[Provided material — start]

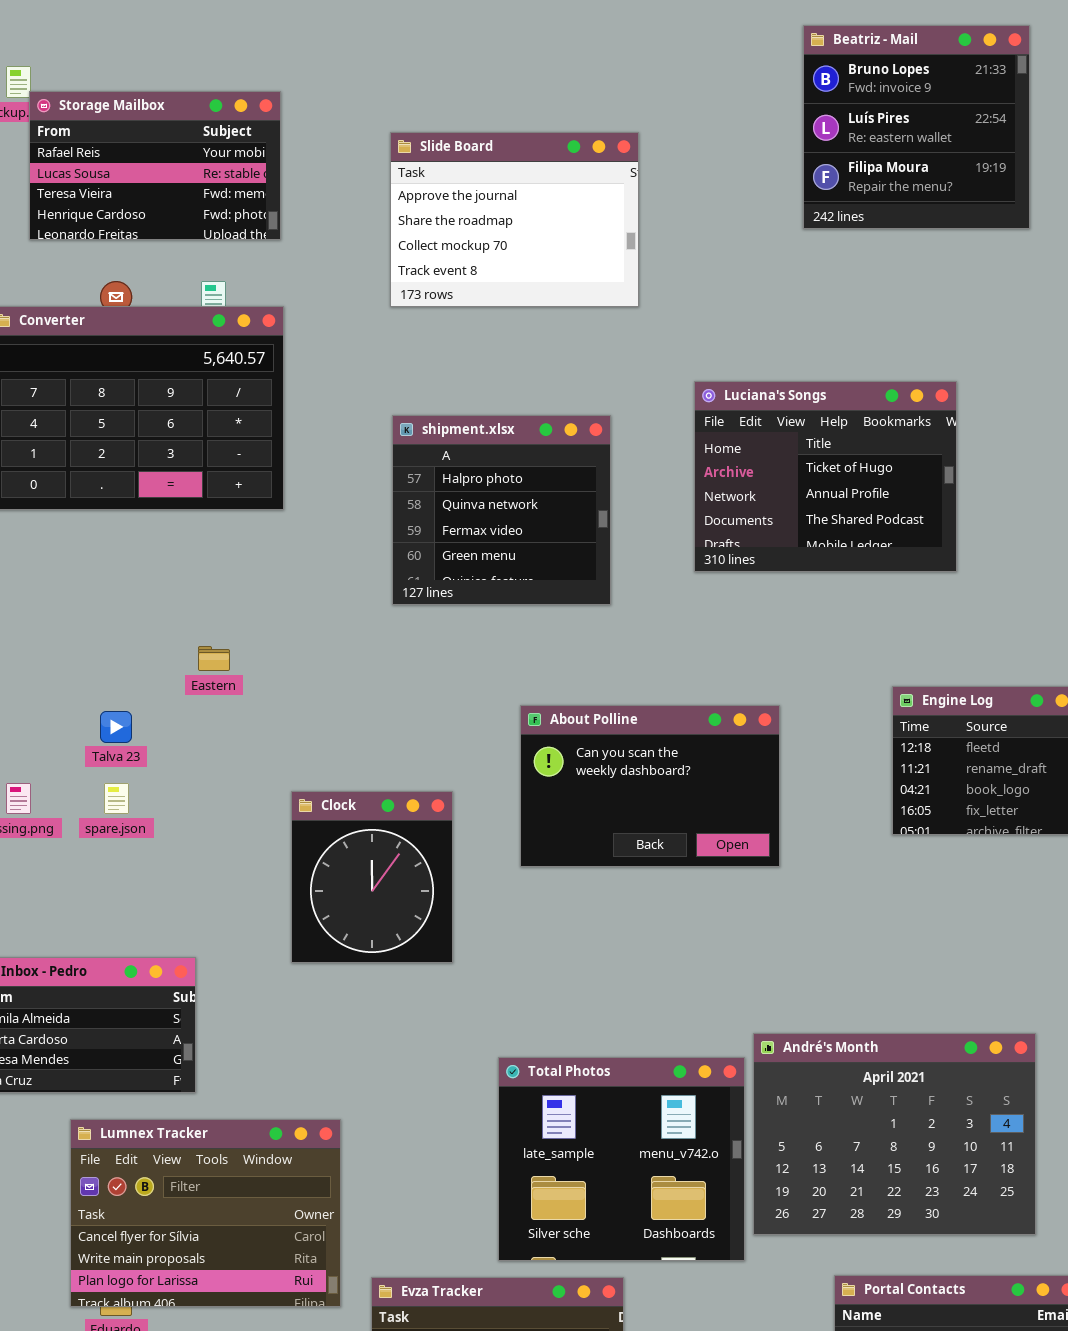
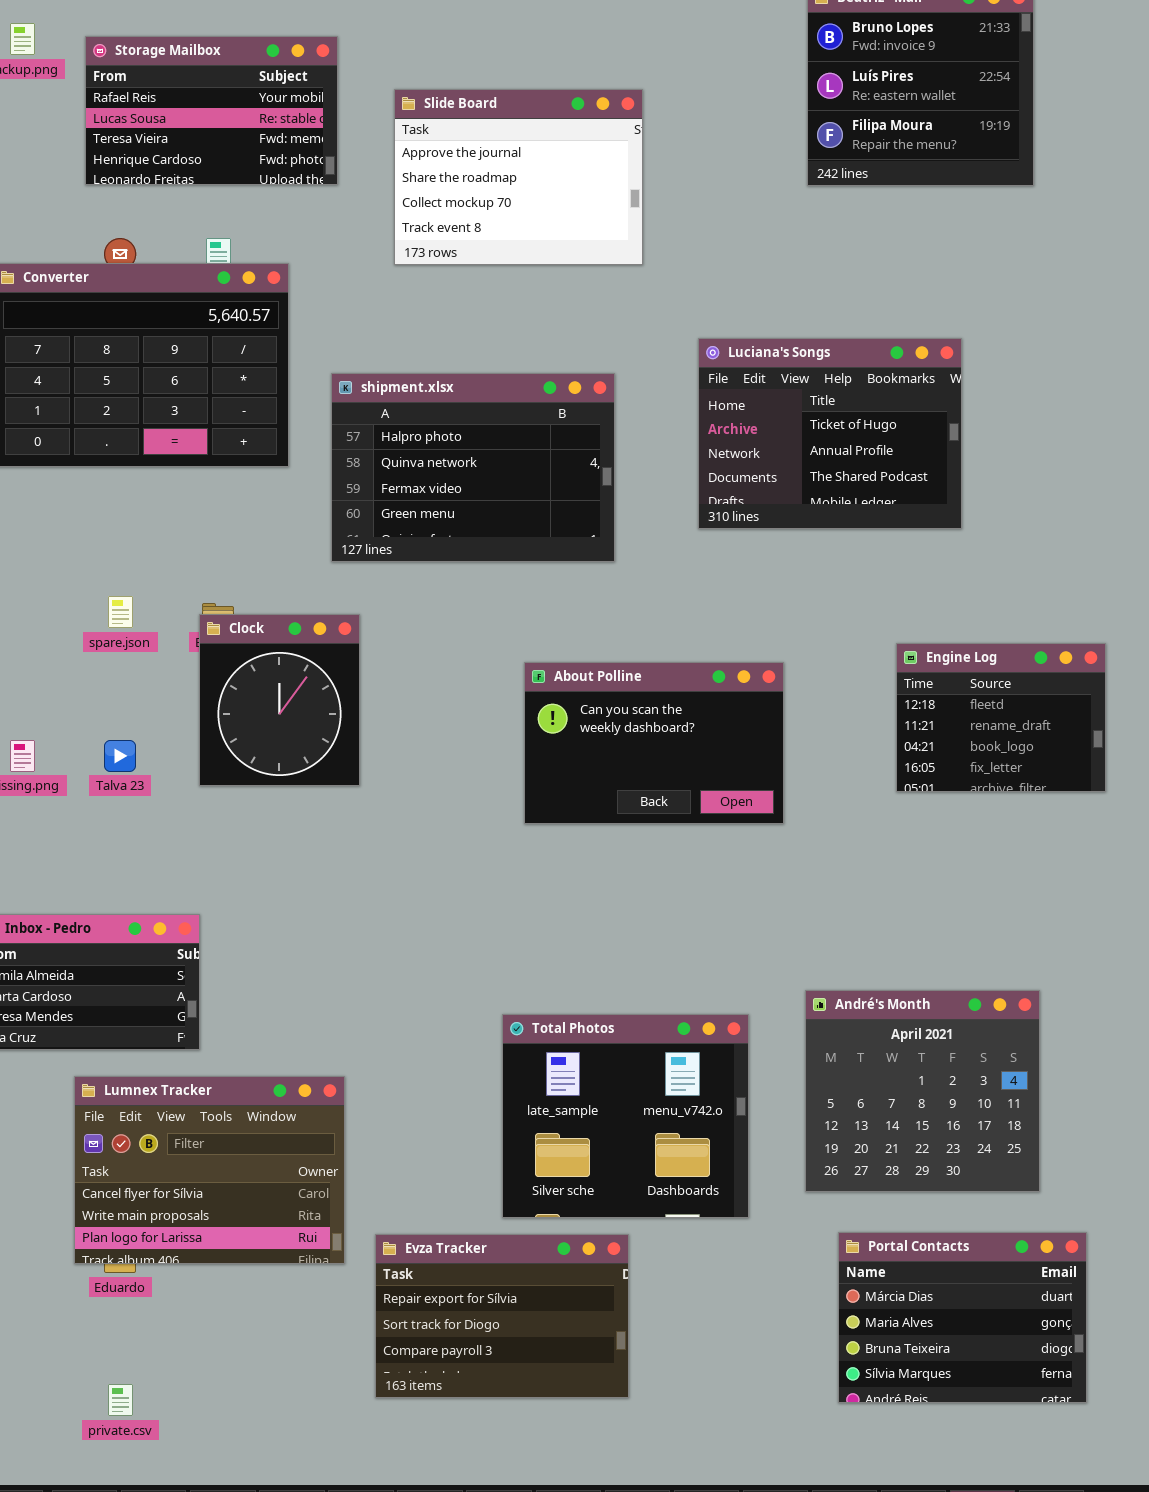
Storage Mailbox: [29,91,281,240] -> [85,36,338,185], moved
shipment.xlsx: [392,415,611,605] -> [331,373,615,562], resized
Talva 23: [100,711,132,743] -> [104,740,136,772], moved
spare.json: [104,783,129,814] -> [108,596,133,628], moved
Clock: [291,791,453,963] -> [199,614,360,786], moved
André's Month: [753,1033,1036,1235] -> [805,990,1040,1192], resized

[Provided material — finish]
[Provided material — start]

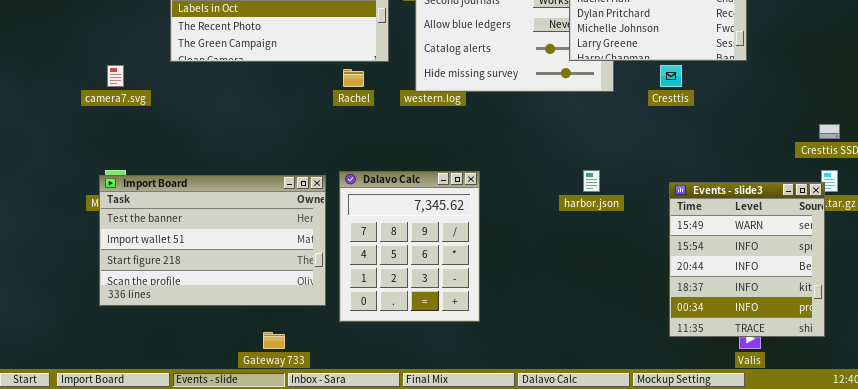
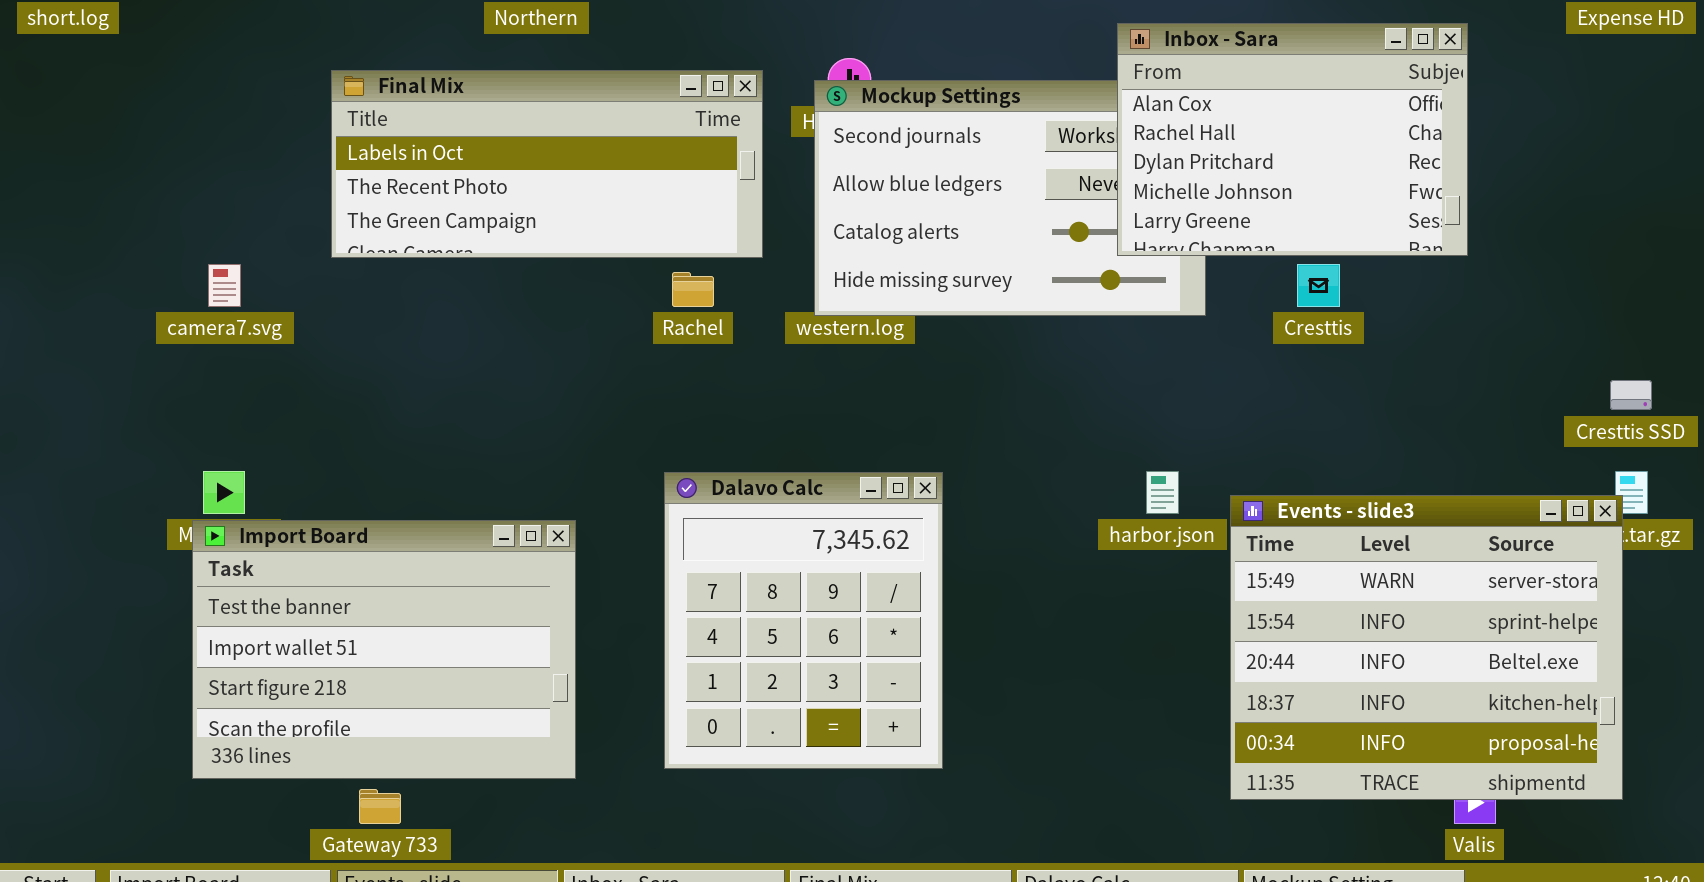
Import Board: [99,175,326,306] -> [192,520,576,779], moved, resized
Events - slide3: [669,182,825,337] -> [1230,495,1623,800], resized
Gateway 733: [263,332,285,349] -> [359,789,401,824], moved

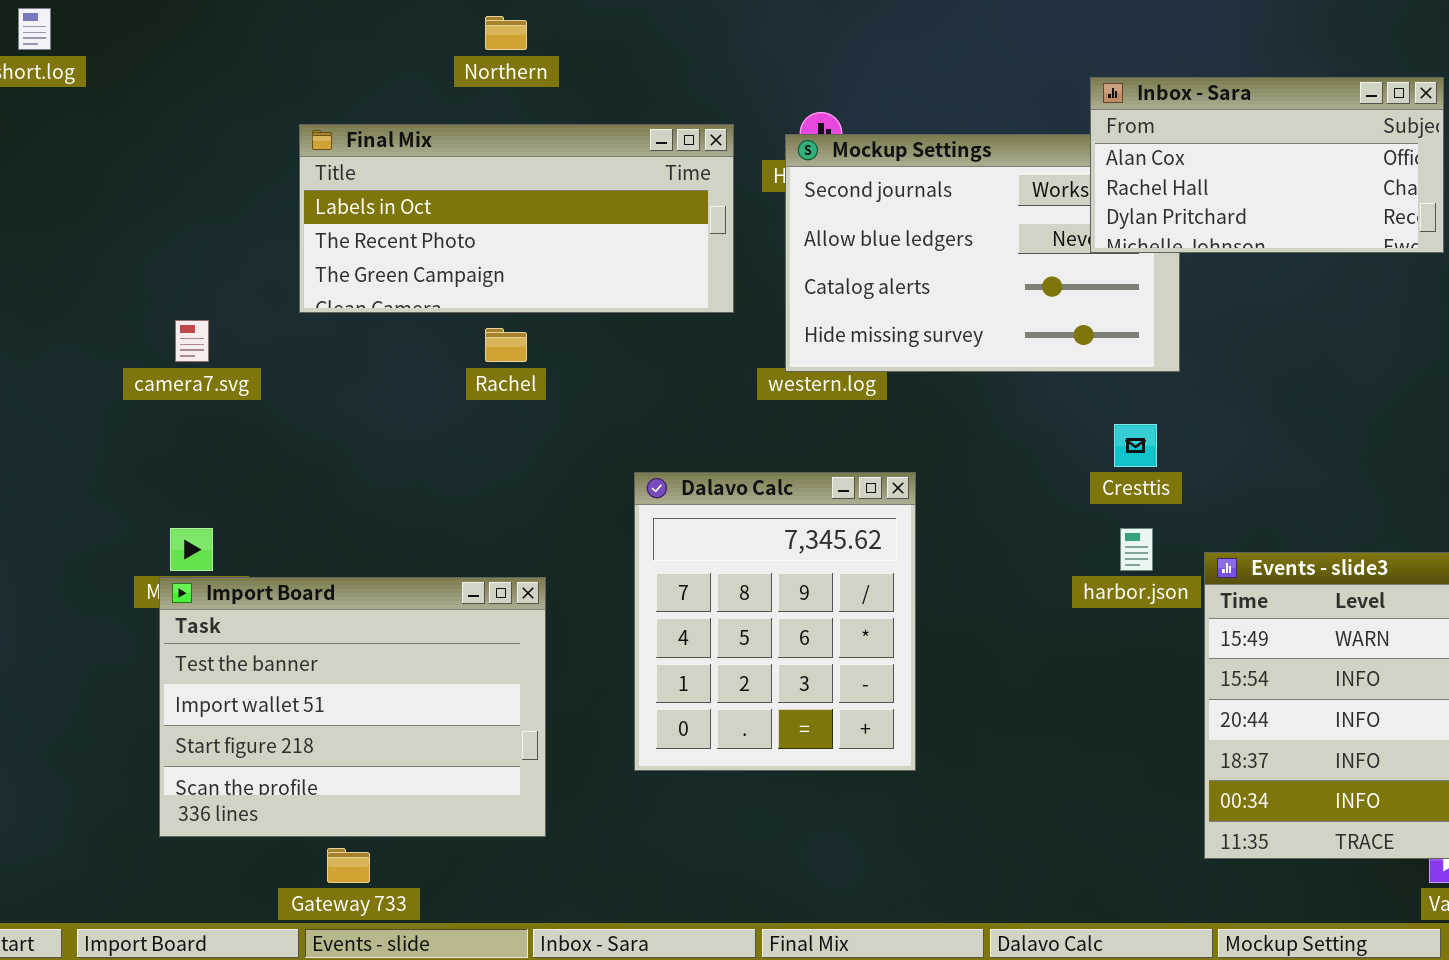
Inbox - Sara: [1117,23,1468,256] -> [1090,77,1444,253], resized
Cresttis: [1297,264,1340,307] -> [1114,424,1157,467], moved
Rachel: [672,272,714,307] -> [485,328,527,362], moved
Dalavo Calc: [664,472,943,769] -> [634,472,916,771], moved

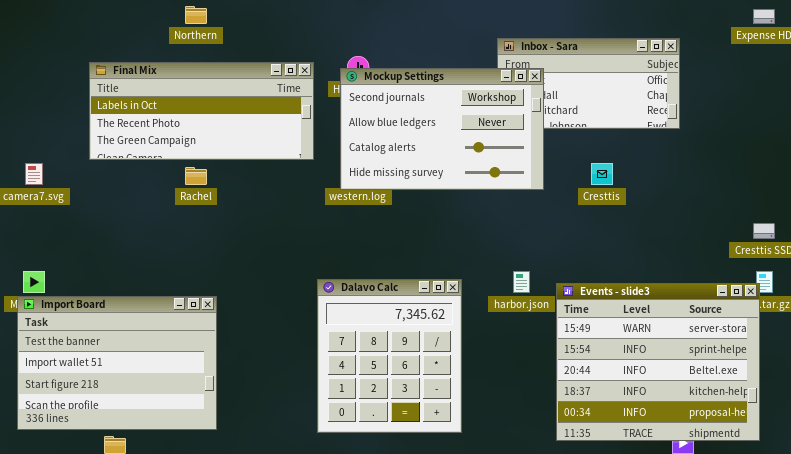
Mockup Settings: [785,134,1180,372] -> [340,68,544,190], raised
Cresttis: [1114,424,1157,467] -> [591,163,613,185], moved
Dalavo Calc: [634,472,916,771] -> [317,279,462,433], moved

[Provided material — finish]

*Exercise brief*
Lines holding the word "Calc" are the answer; copy each one from the records above.

*Response to the task*
Dalavo Calc: [664,472,943,769] -> [634,472,916,771], moved
Dalavo Calc: [634,472,916,771] -> [317,279,462,433], moved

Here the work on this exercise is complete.